What is being asked: Without changing a word, return the listing below, minus its images.
-- -- --
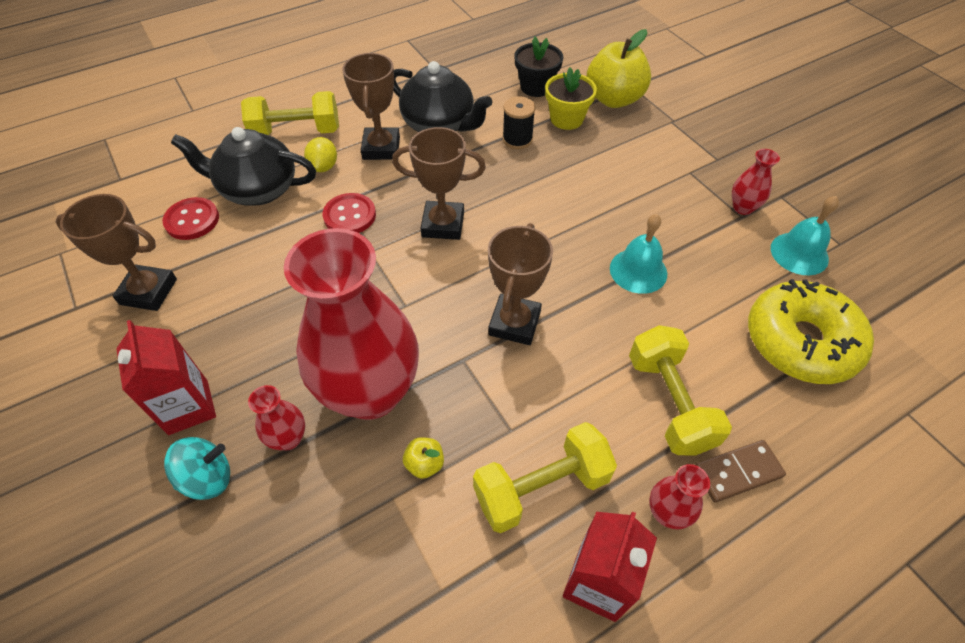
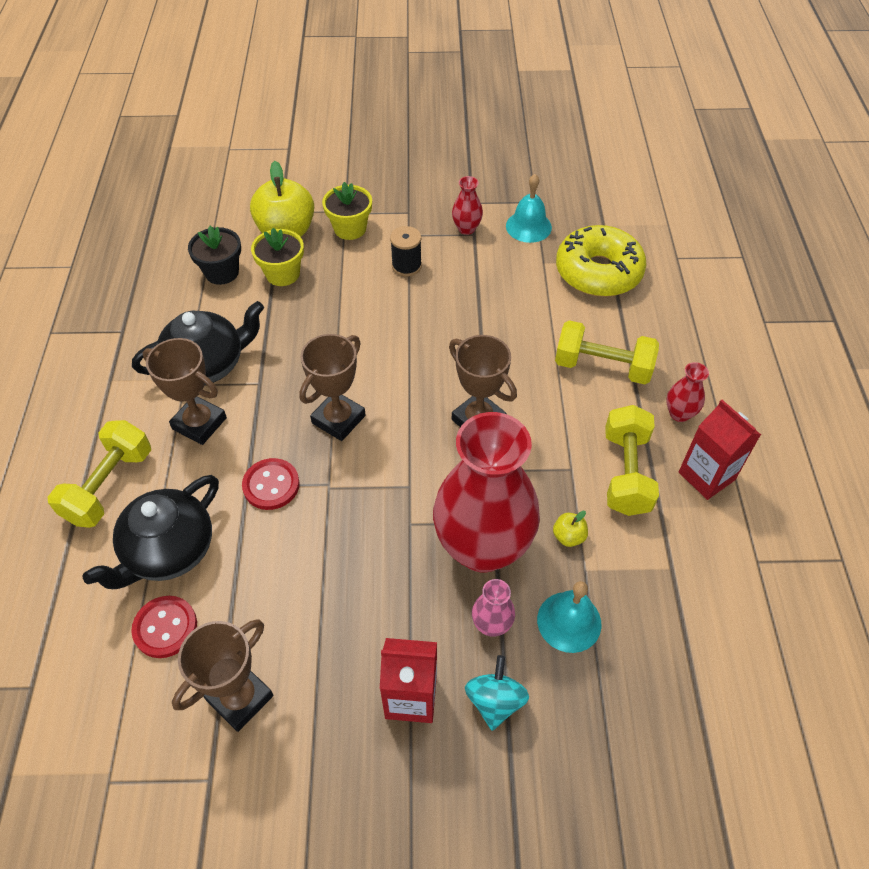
camera: 60 degrees left, 0 degrees up
(288, 438) = (491, 624): red vase -> pink vase
(324, 167) = (185, 481): yellow lemon -> none
(517, 139) = (278, 319): black spool -> black spool (406, 266)
(638, 270) = (481, 320): turquoise bell -> turquoise bell (569, 621)
(657, 133) = (350, 228): none -> yellow flower pot
(737, 472) = (671, 362): brown domino -> none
-- -- --
Task solution:
camera: 60 degrees left, 0 degrees up
(288, 438) = (491, 624): red vase -> pink vase
(324, 167) = (185, 481): yellow lemon -> none
(517, 139) = (278, 319): black spool -> black spool (406, 266)
(638, 270) = (481, 320): turquoise bell -> turquoise bell (569, 621)
(657, 133) = (350, 228): none -> yellow flower pot
(737, 472) = (671, 362): brown domino -> none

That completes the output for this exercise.